PROMPT
Please give the number of lines in the entries below that hold "left", with no other words.

-- SOURCE RECORDS follows --

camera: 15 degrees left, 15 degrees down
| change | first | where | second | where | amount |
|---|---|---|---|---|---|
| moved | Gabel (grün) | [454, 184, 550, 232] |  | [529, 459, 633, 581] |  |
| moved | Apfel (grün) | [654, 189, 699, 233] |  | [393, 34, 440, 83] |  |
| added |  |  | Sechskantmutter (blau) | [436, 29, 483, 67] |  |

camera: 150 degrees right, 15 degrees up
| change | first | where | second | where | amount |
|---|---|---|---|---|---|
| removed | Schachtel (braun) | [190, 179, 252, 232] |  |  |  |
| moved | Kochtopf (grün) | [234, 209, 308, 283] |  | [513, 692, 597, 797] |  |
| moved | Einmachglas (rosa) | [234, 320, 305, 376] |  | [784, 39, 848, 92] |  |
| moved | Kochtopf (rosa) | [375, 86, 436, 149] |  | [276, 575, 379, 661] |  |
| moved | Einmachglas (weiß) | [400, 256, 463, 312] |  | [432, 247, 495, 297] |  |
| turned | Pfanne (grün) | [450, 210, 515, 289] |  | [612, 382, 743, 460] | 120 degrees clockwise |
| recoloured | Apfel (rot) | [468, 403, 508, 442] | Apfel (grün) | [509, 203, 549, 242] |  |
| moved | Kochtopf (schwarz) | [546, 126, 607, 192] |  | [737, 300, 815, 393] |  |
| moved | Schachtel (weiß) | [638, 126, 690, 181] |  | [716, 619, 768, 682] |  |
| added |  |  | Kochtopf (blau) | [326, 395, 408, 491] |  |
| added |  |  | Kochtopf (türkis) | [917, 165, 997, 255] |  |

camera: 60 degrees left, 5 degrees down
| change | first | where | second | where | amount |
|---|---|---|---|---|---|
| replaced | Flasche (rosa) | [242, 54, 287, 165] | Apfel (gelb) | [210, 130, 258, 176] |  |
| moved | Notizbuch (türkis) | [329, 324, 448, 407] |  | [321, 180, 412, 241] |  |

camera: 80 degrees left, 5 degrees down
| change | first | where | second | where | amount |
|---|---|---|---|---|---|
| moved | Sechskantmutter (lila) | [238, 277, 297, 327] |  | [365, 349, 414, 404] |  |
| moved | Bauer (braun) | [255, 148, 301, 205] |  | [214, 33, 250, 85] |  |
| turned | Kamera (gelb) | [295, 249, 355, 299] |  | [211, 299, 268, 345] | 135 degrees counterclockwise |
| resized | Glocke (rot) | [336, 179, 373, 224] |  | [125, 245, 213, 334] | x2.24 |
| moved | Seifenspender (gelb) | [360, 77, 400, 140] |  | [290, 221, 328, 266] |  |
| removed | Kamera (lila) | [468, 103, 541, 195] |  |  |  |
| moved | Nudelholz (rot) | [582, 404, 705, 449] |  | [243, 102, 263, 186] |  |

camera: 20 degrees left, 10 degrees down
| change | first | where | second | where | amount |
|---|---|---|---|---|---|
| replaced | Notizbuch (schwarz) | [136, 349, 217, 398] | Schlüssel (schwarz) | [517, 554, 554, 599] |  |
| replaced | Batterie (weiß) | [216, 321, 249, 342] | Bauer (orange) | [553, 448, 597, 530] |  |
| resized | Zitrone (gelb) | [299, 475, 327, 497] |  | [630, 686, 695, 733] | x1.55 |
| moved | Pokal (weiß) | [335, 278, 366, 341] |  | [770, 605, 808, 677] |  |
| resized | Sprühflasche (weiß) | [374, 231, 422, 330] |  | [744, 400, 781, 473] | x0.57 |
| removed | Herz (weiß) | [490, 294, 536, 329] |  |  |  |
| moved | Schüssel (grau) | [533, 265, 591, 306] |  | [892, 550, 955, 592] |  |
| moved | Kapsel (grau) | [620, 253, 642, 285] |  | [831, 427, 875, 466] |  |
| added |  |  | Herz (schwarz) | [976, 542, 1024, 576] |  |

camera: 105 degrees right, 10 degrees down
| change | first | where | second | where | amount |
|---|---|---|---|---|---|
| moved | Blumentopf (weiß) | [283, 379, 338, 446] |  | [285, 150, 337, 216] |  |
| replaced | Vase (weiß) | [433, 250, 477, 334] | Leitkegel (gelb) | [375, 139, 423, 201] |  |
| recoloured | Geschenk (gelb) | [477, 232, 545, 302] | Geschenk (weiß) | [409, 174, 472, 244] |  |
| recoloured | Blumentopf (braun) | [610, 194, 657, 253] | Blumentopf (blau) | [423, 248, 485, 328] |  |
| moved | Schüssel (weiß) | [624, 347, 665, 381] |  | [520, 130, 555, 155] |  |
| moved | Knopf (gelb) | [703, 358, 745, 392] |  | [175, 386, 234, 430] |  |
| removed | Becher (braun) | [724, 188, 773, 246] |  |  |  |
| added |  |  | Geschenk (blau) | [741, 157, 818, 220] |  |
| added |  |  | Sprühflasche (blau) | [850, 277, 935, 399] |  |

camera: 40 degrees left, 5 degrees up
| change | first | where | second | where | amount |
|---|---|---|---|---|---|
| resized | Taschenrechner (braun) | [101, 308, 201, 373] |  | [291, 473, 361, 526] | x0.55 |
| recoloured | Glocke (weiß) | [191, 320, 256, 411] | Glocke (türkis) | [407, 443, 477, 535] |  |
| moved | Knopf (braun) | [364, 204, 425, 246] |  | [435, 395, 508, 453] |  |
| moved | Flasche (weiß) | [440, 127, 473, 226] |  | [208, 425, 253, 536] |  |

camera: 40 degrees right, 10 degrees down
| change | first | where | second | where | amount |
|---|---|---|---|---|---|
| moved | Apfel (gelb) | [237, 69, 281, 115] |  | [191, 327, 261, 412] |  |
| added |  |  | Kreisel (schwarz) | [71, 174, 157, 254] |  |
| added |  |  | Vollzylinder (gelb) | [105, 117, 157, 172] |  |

-- SOURCE RECORDS concluded --

RESULT OF THE TASK
5